▶ [Data shown]:
____________

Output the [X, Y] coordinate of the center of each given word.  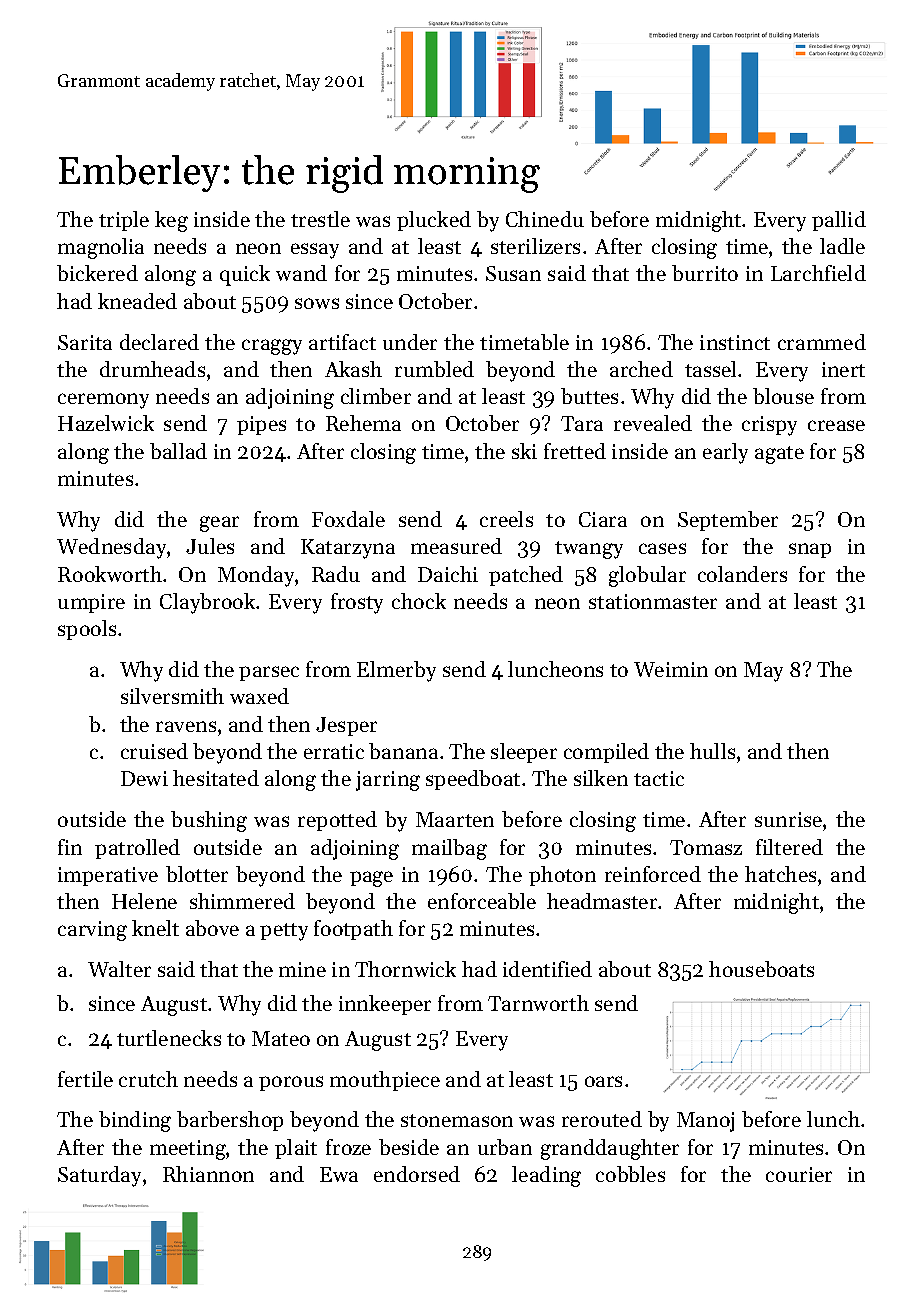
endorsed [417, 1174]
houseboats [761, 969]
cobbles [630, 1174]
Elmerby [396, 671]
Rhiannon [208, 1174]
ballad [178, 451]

____________

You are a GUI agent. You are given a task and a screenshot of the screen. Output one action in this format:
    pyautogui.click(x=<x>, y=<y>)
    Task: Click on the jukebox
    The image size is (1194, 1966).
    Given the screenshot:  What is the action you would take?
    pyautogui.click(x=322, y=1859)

____________

▶ [Stated goal]:
Print the listing from the line with "Output the [X, Y]" up to and including the line with "ballad [178, 451]", keeping every line character for character. Leave the pictures out of your answer.

▶ [Solution for this exercise]:
Output the [X, Y] coordinate of the center of each given word.  
endorsed [417, 1174]
houseboats [761, 969]
cobbles [630, 1174]
Elmerby [396, 671]
Rhiannon [208, 1174]
ballad [178, 451]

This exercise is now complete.